- DATA TO PROCESS

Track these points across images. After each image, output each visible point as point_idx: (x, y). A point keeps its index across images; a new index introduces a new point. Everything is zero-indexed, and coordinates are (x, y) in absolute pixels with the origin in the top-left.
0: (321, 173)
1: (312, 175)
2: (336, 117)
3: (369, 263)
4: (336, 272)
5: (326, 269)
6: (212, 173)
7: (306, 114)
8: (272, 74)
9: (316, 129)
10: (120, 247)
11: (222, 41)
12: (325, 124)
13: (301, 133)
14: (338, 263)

- REQUIRED WORK
Reproduce all of the data above, line for line, with no changes.

- PROBLEM SOLUTION
Track these points across images. After each image, output each visible point as point_idx: (x, y). A point keeps its index across images; a new index introduces a new point. Everything is zero-indexed, and coordinates are (x, y) in absolute pixels with the origin in the top-left.
0: (321, 173)
1: (312, 175)
2: (336, 117)
3: (369, 263)
4: (336, 272)
5: (326, 269)
6: (212, 173)
7: (306, 114)
8: (272, 74)
9: (316, 129)
10: (120, 247)
11: (222, 41)
12: (325, 124)
13: (301, 133)
14: (338, 263)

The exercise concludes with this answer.